**Problem**
Keep the pictures out. Copy every line of the listing exactly.

**Supplied data**
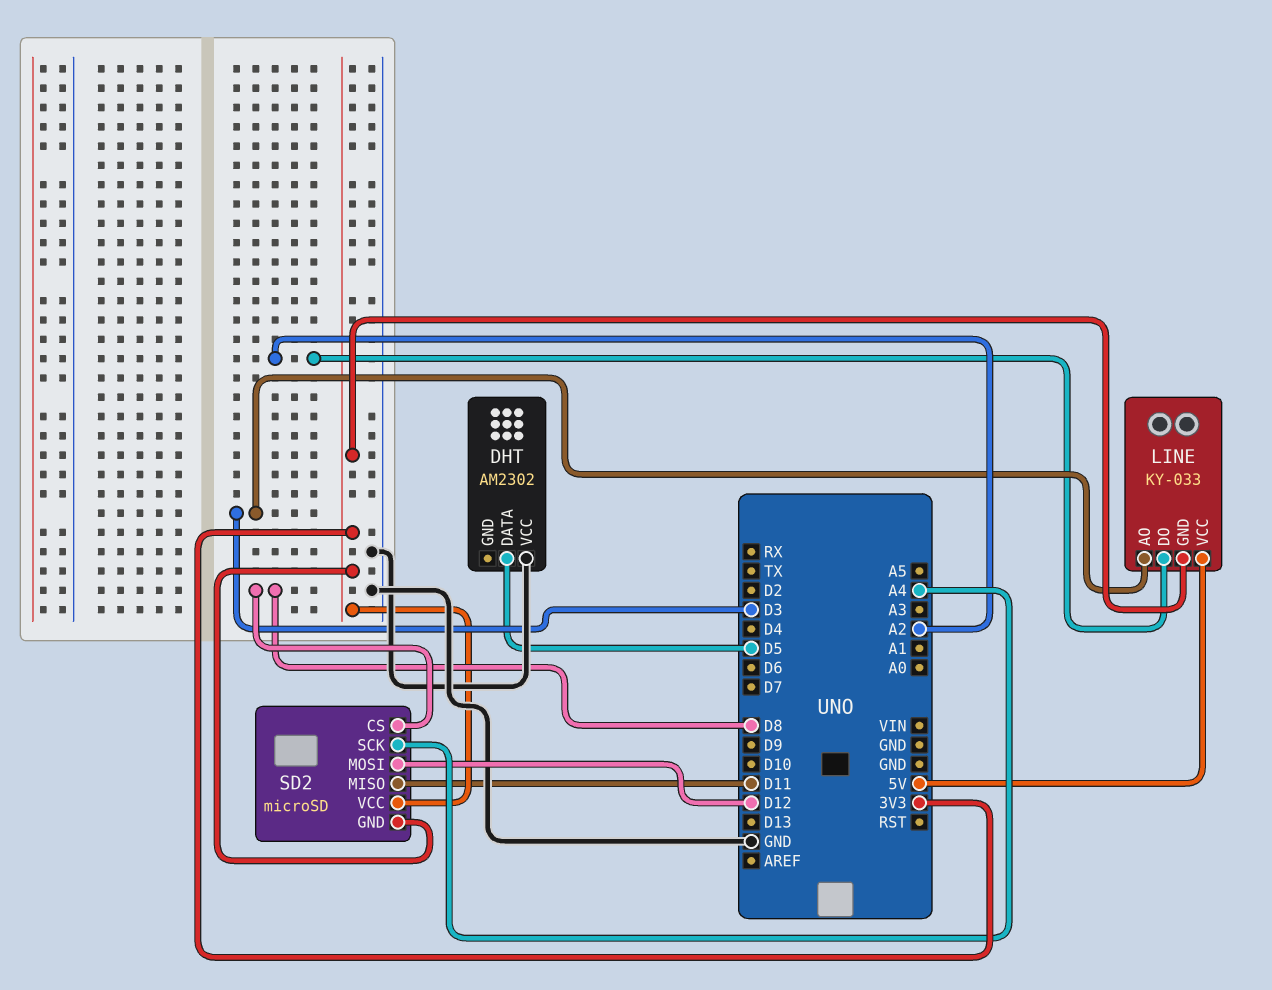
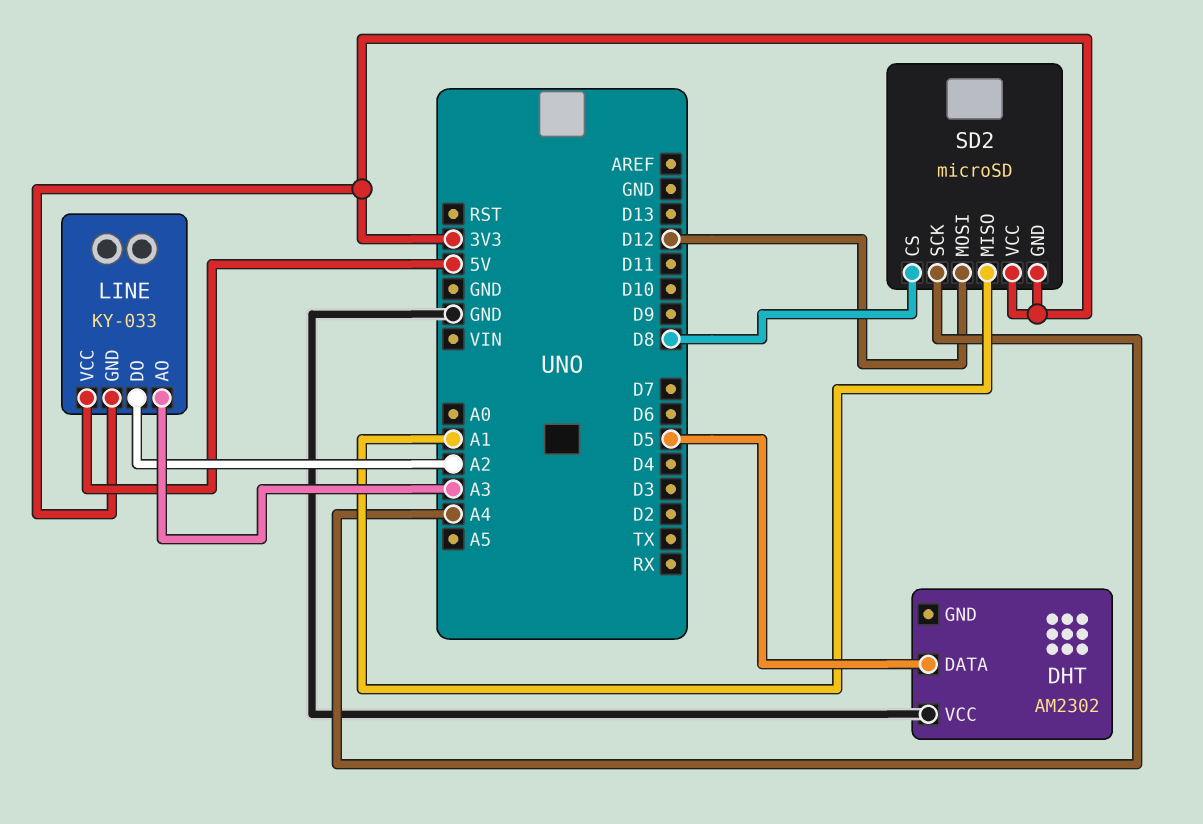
LINE pin AO: D3 -> A3
SD2 pin MISO: D11 -> A1

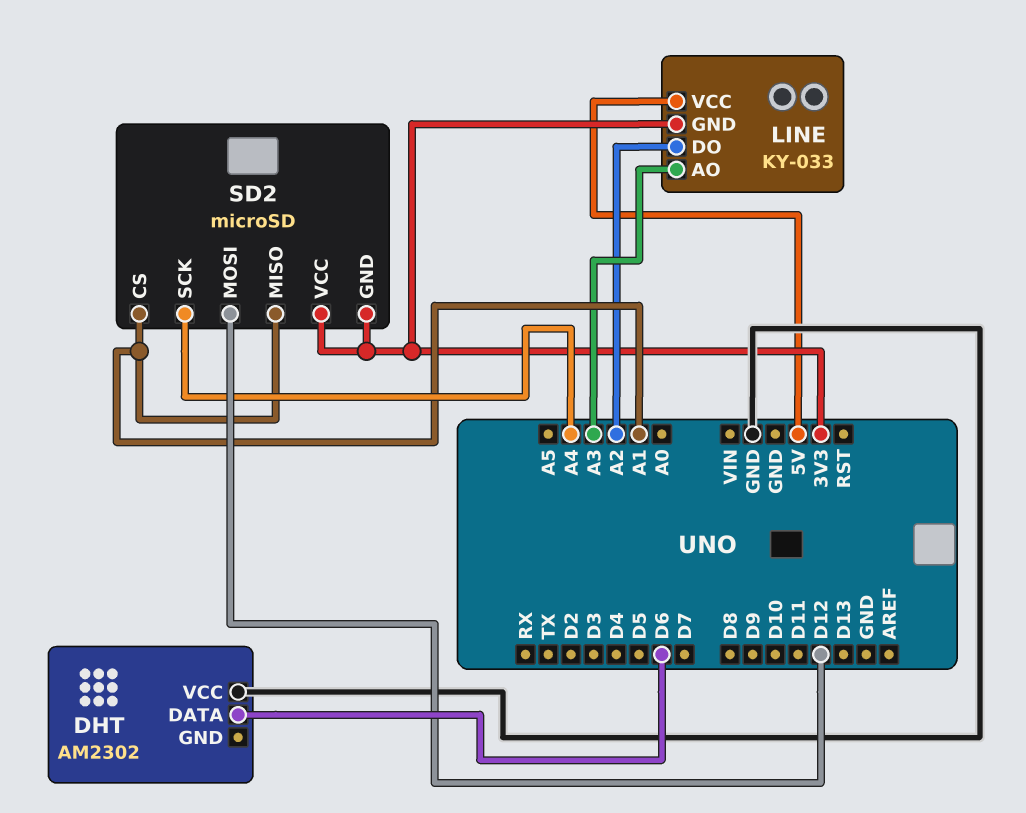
DHT pin DATA: D5 -> D6
SD2 pin CS: D8 -> A1

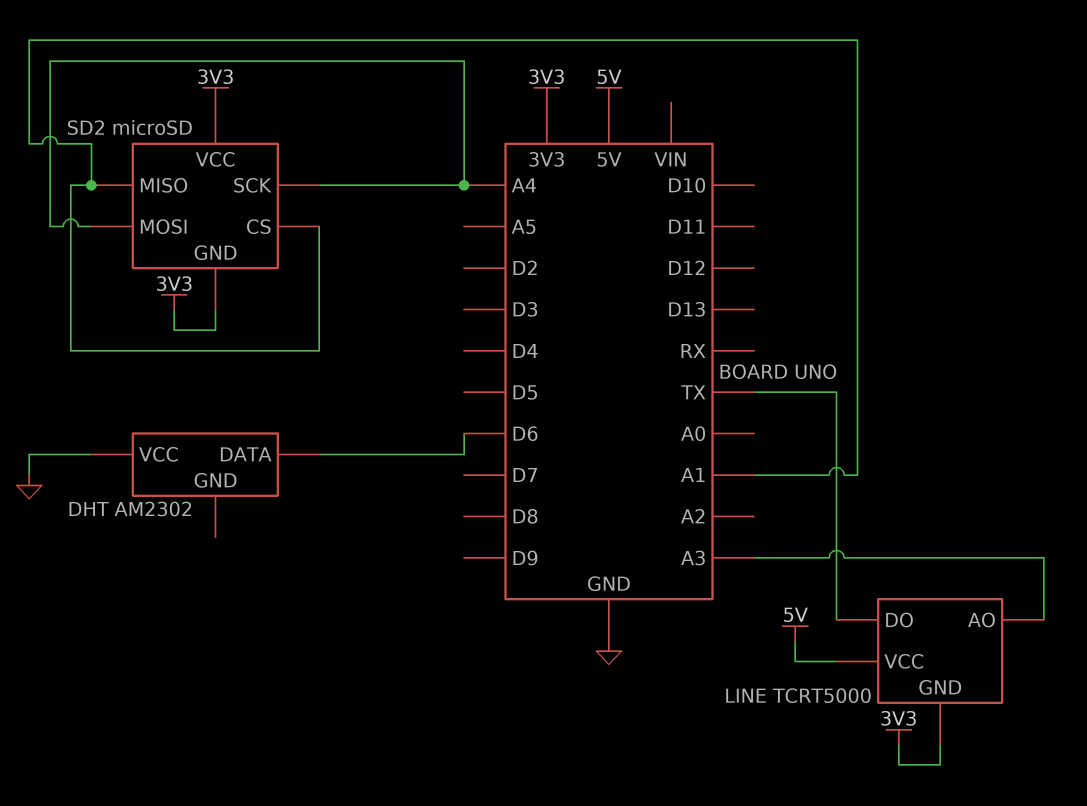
LINE: KY-033 -> TCRT5000
LINE pin DO: A2 -> TX
SD2 pin MOSI: D12 -> A4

**Written answer**
LINE pin AO: D3 -> A3
SD2 pin MISO: D11 -> A1

DHT pin DATA: D5 -> D6
SD2 pin CS: D8 -> A1

LINE: KY-033 -> TCRT5000
LINE pin DO: A2 -> TX
SD2 pin MOSI: D12 -> A4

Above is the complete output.